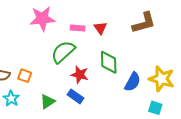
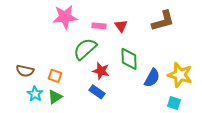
orange square: (25, 76) -> (55, 76), moved
green triangle: (47, 102) -> (55, 97), moved

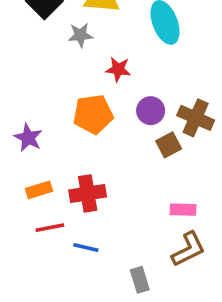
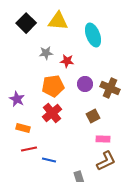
gray star: (80, 35) -> (46, 53), moved
brown square: (169, 145) -> (93, 116), moved
orange rectangle: (39, 190) -> (23, 128), turned 32
red cross: (88, 193) -> (52, 113), moved, turned -30

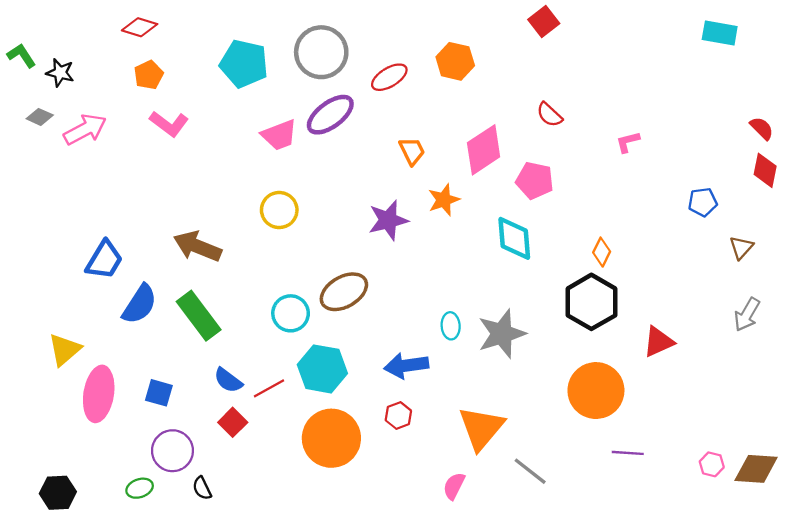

══════

Work order> Wherever the word "square" appears in the listing above, copy the whole line.

Written answer>
orange square: (25, 76) -> (55, 76), moved
brown square: (169, 145) -> (93, 116), moved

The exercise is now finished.